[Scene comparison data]
=== Section Start ===

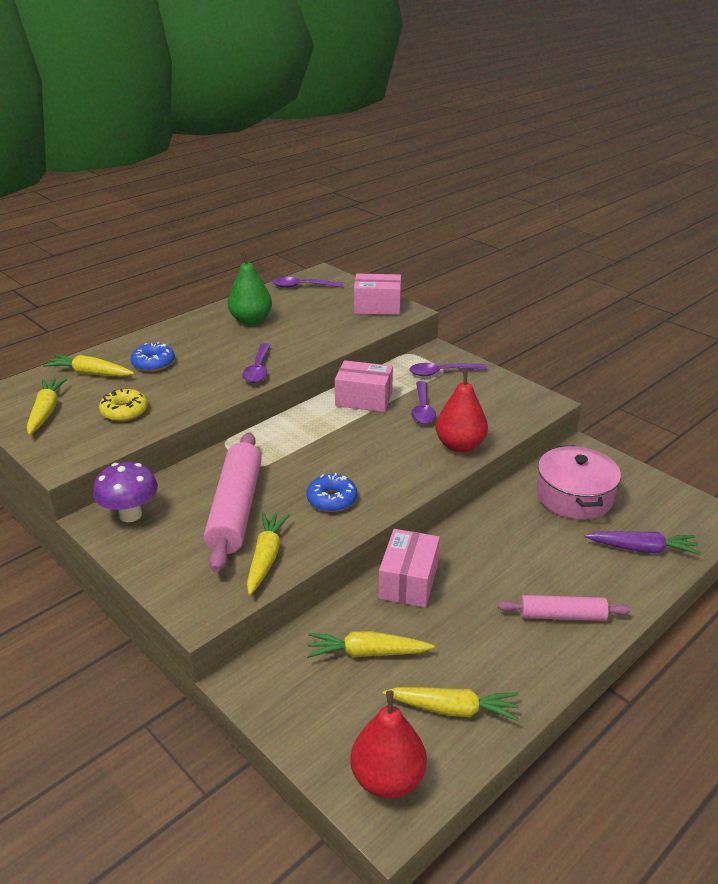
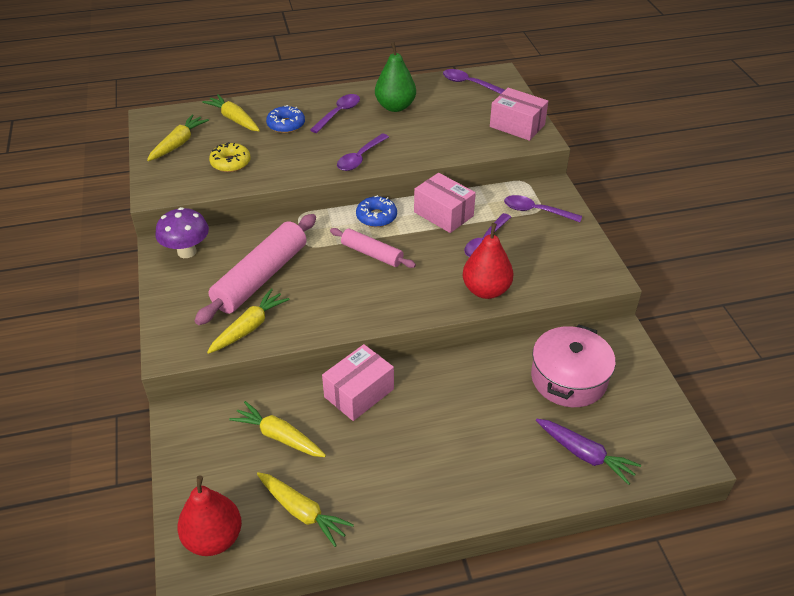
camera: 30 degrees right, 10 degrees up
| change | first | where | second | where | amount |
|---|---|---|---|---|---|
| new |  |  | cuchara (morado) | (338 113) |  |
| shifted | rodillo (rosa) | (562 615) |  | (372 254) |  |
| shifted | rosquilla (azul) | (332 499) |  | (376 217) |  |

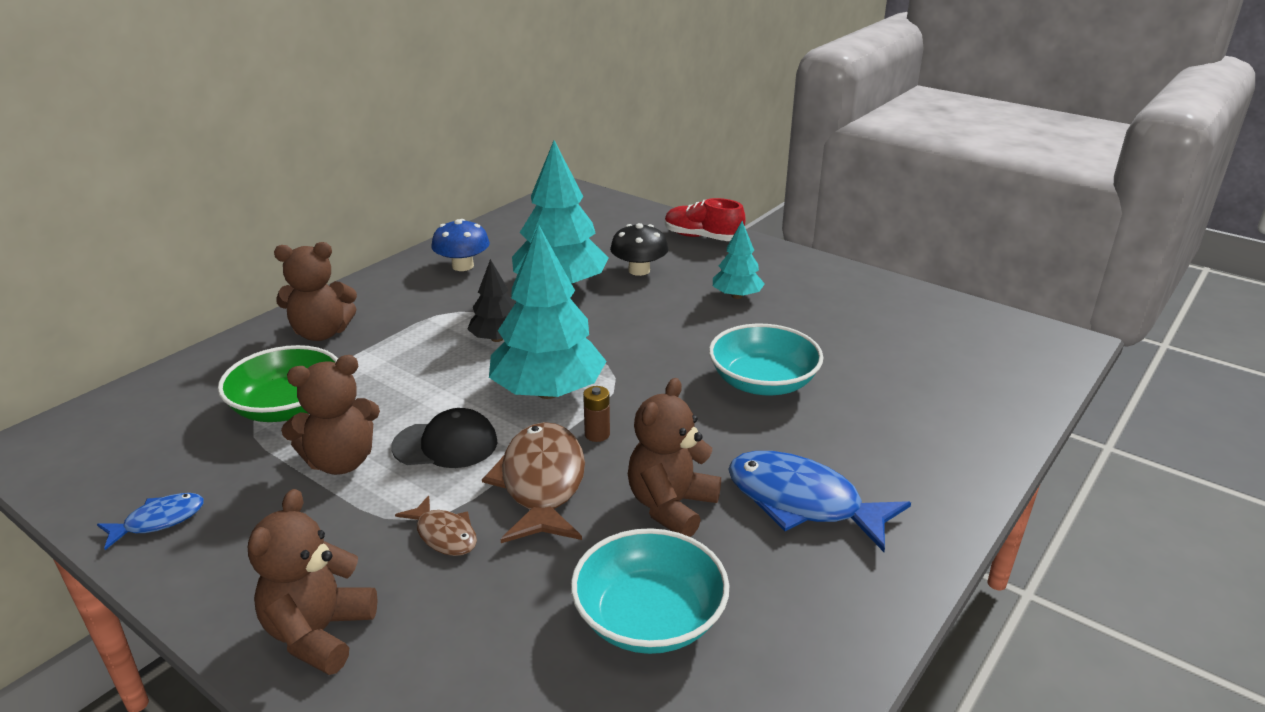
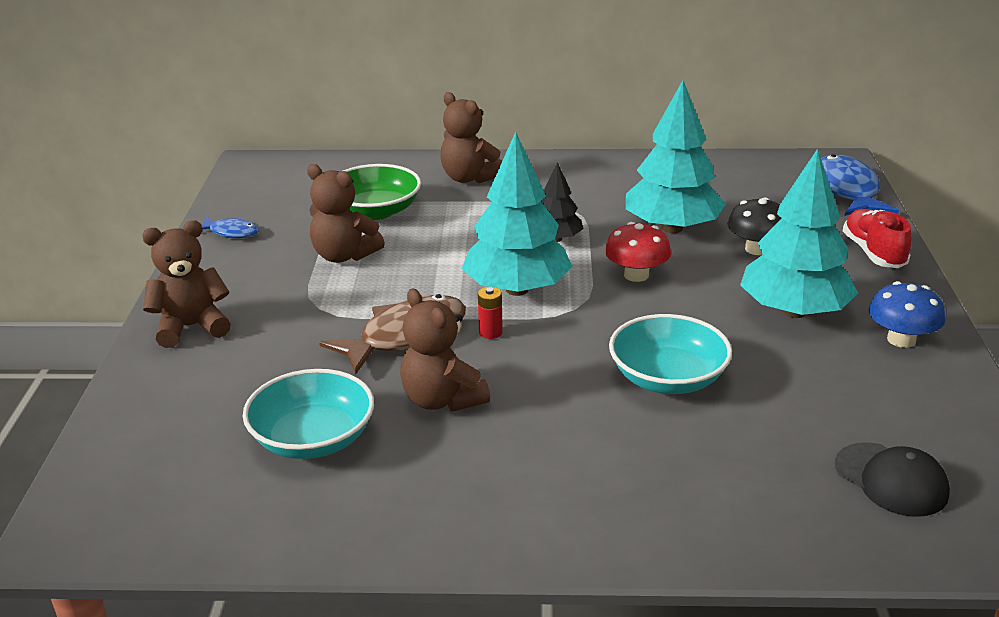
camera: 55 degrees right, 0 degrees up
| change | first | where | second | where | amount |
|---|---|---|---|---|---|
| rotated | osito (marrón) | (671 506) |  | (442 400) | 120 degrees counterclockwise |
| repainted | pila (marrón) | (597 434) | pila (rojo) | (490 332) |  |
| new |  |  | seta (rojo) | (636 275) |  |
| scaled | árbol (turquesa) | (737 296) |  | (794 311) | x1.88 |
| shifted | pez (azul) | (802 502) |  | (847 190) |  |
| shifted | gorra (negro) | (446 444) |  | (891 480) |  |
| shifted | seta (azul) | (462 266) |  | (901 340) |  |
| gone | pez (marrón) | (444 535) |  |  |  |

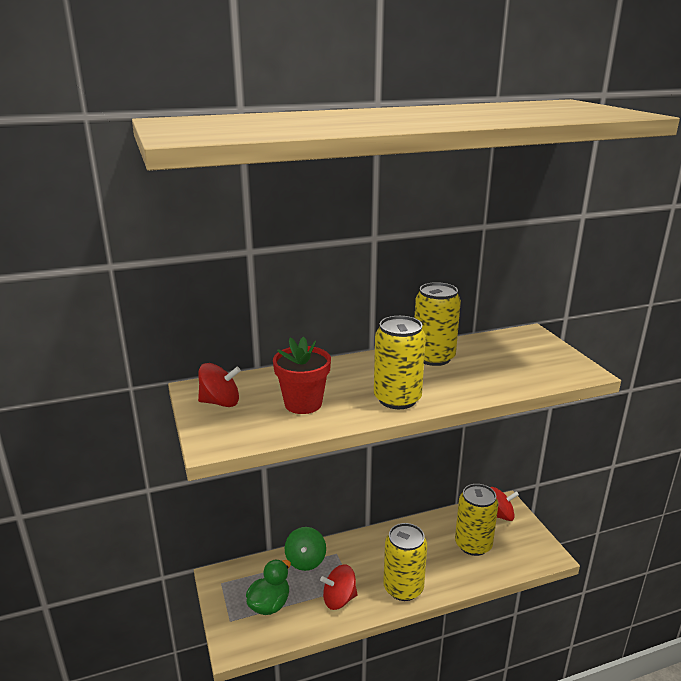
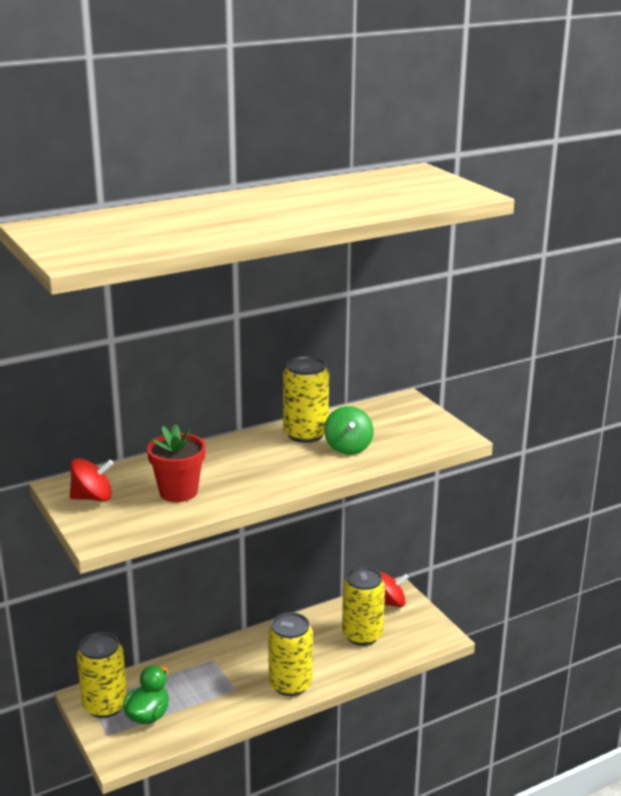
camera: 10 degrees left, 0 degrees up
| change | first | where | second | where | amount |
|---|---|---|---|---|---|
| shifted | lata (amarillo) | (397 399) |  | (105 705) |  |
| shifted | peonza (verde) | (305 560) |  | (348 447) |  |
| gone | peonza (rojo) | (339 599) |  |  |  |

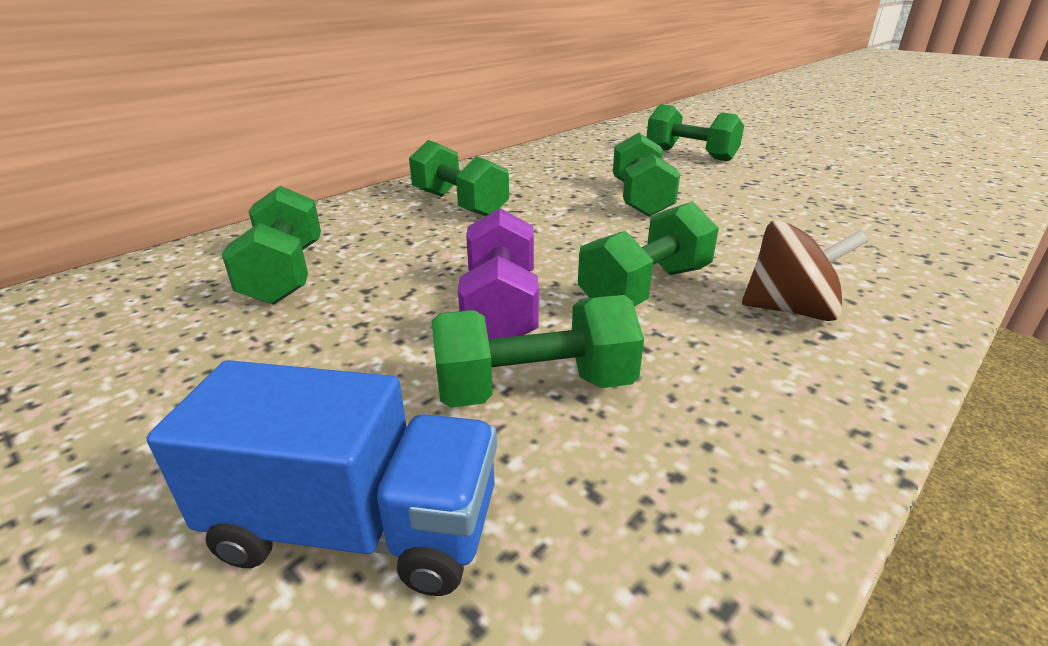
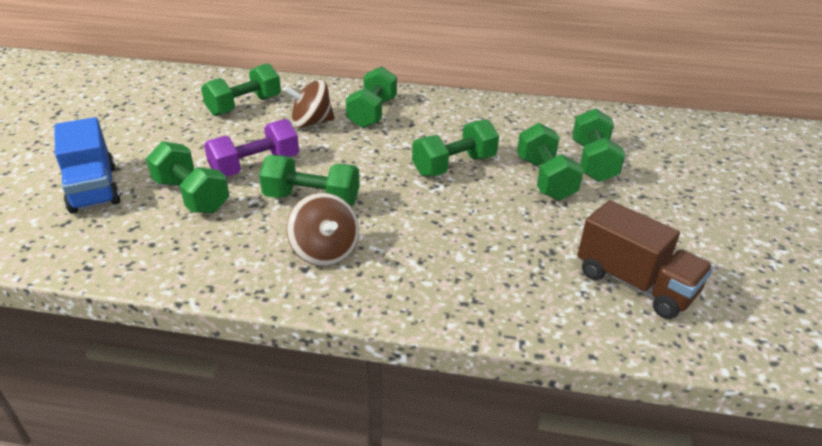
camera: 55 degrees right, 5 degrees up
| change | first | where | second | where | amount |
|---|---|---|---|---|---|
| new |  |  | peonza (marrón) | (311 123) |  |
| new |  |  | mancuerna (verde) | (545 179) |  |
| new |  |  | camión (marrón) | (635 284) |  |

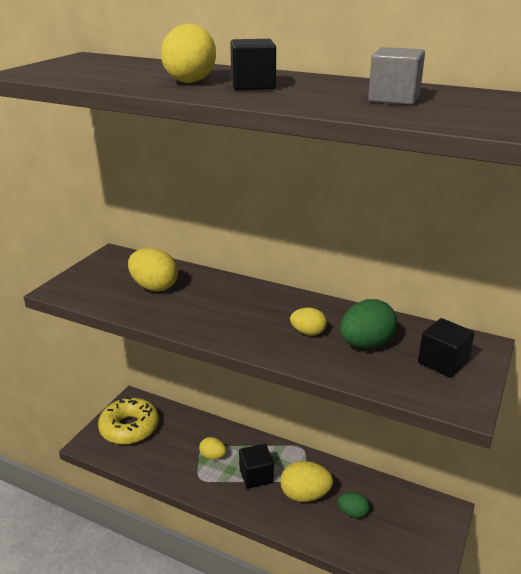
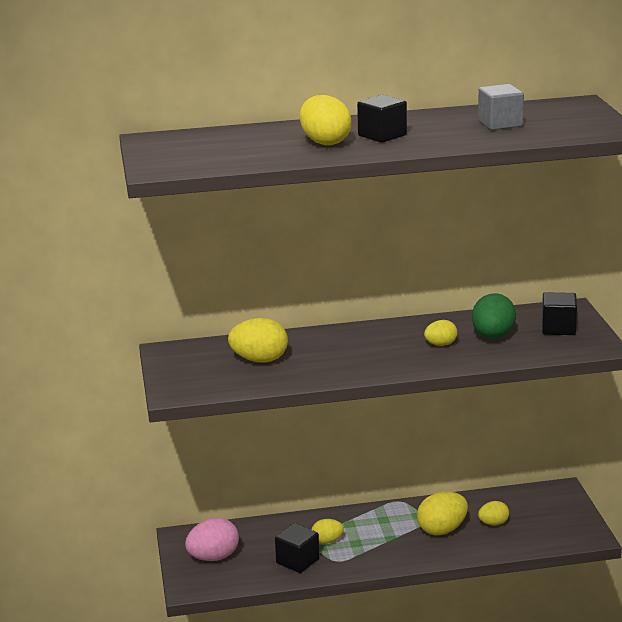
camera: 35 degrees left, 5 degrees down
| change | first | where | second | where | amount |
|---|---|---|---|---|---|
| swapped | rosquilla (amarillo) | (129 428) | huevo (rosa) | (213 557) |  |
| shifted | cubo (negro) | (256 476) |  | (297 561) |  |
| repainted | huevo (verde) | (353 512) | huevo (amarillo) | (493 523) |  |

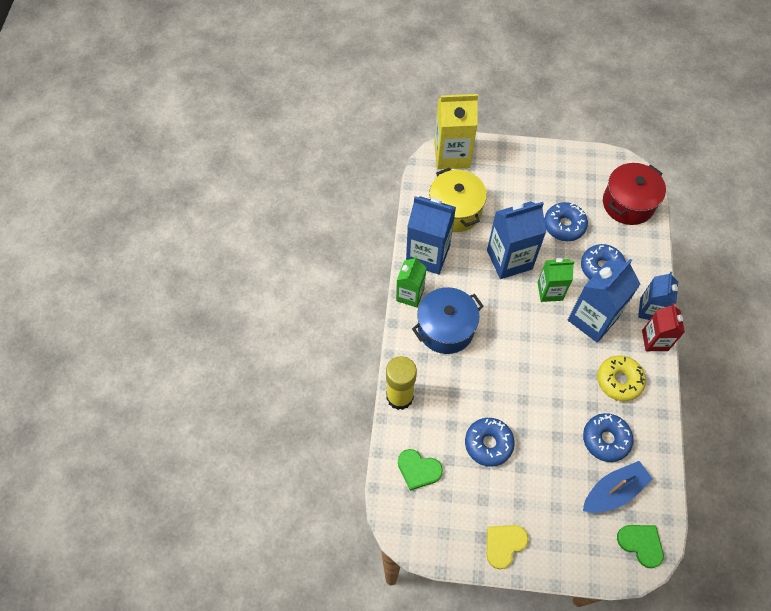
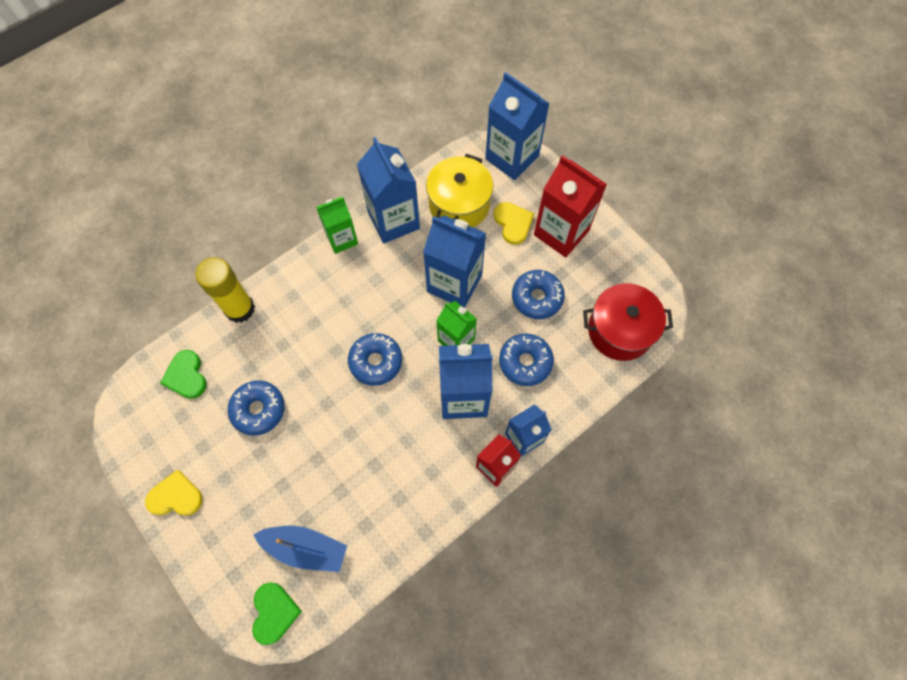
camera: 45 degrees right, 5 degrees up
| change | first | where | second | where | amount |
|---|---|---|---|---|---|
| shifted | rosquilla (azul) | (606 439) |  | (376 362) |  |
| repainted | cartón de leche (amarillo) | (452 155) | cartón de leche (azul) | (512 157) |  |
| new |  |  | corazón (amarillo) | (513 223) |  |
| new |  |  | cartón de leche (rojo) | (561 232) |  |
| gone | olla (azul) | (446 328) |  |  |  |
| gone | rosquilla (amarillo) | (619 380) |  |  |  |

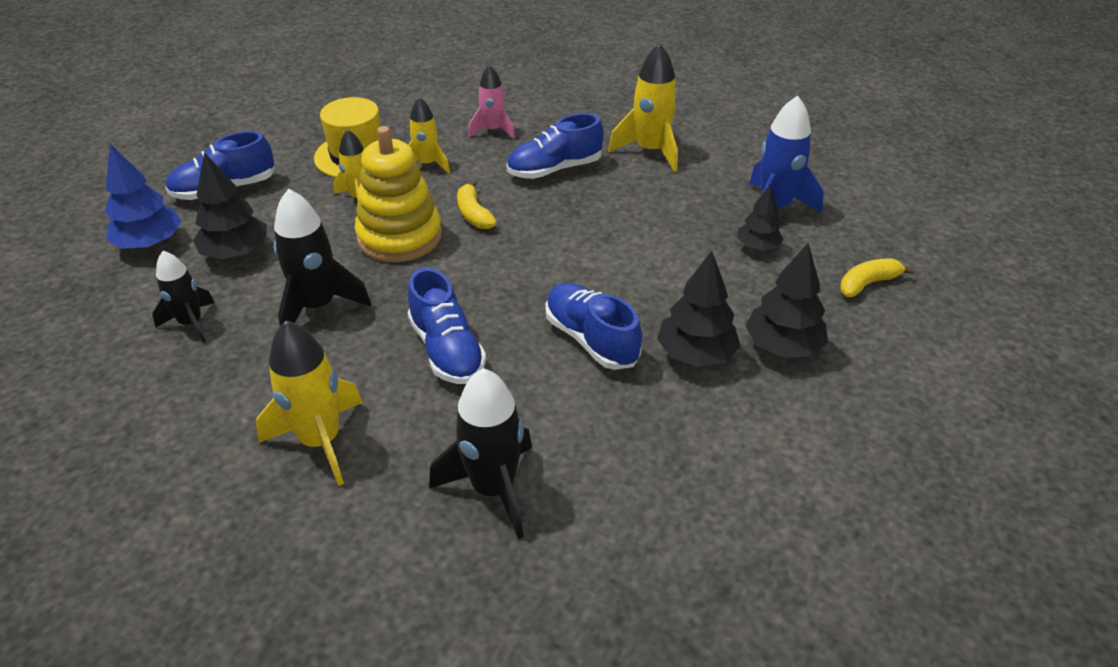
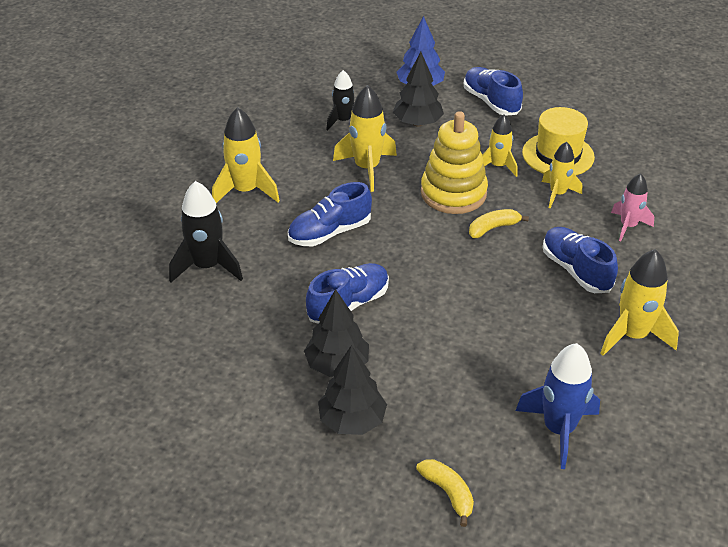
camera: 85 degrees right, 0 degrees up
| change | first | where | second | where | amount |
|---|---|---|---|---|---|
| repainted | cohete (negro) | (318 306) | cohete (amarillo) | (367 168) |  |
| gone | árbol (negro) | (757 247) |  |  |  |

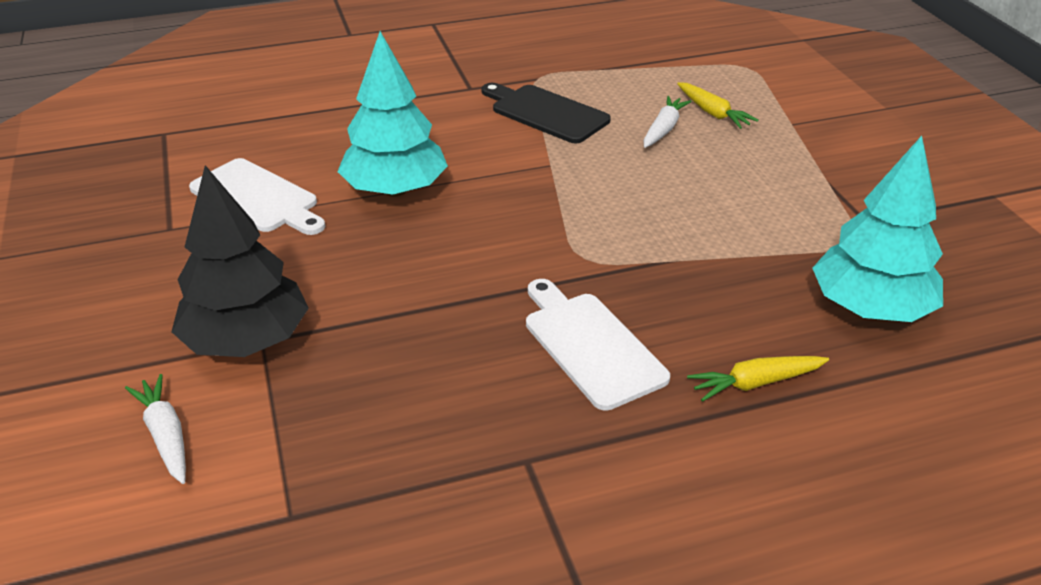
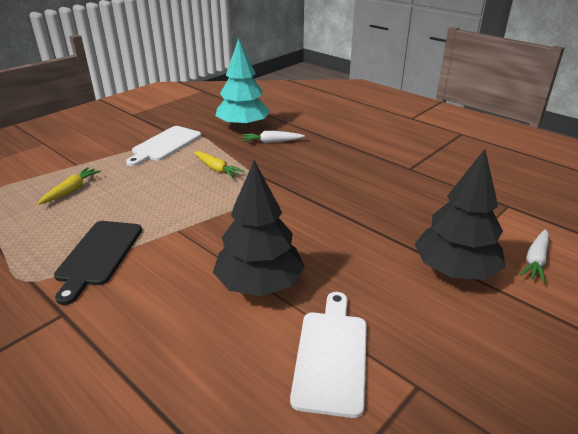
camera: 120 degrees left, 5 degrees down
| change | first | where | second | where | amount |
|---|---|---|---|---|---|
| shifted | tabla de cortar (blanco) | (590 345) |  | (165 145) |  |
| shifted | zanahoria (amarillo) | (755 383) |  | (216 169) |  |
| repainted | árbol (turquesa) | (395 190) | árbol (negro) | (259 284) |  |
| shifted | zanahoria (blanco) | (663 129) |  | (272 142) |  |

=== Section End ===

* [REQUIRED WORK]: Write out exactly and only the lines that run from the start of the data above through the line containing "shifted | rodillo", leaving the pictures out.

* [WRITTEN SOLUTION]:
camera: 30 degrees right, 10 degrees up
| change | first | where | second | where | amount |
|---|---|---|---|---|---|
| new |  |  | cuchara (morado) | (338 113) |  |
| shifted | rodillo (rosa) | (562 615) |  | (372 254) |  |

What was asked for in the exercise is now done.